_DIRECTIONS_
Leave the pictures out and return every line below exactly.

** INFORMATION SHOWN follows **

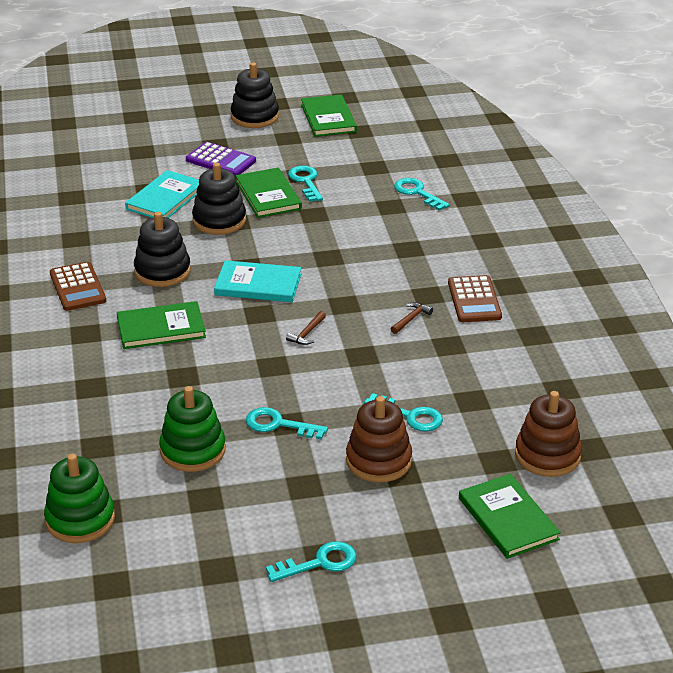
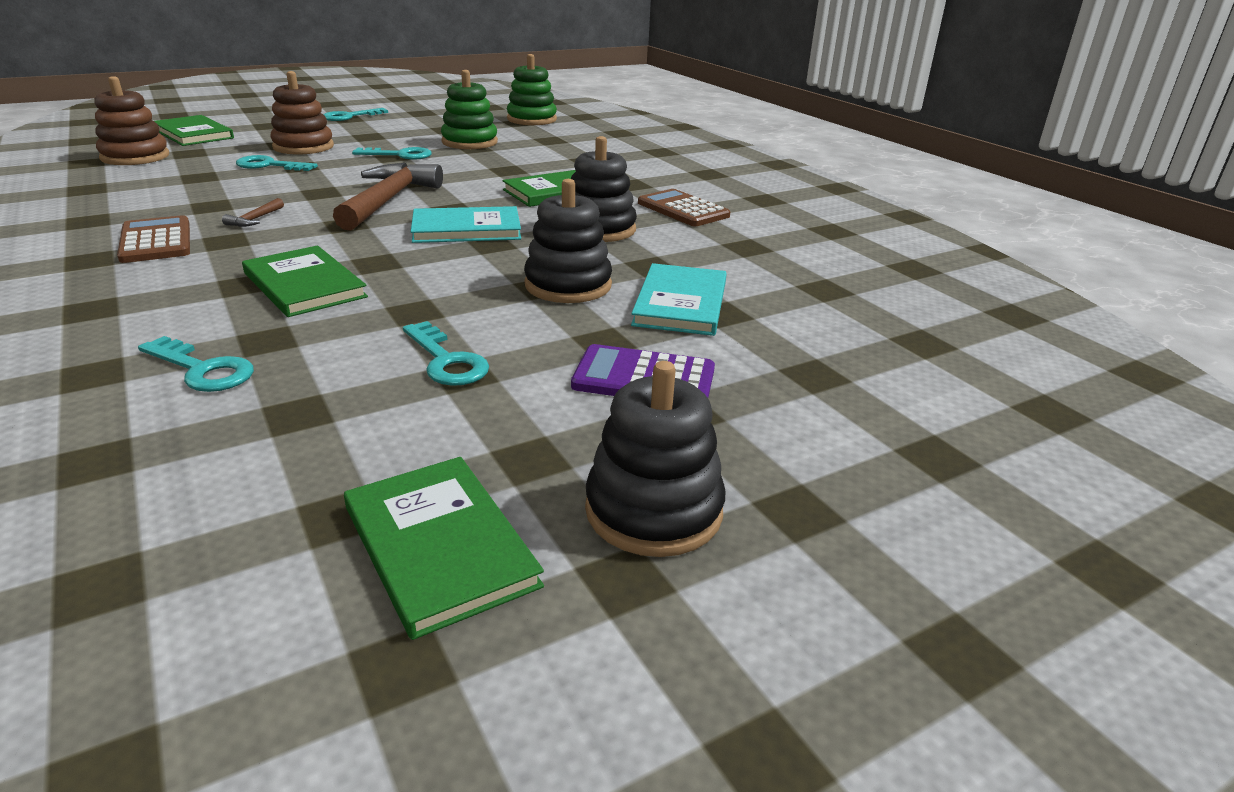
camera: 160 degrees right, 5 degrees down
(268, 195) = (509, 328): green book -> green book (304, 285)
(307, 333) = (388, 200): brown hammer -> brown hammer, size x2.49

** End of INFORMATION SHOWN **

_FINISHED EXERCISE_
camera: 160 degrees right, 5 degrees down
(268, 195) = (509, 328): green book -> green book (304, 285)
(307, 333) = (388, 200): brown hammer -> brown hammer, size x2.49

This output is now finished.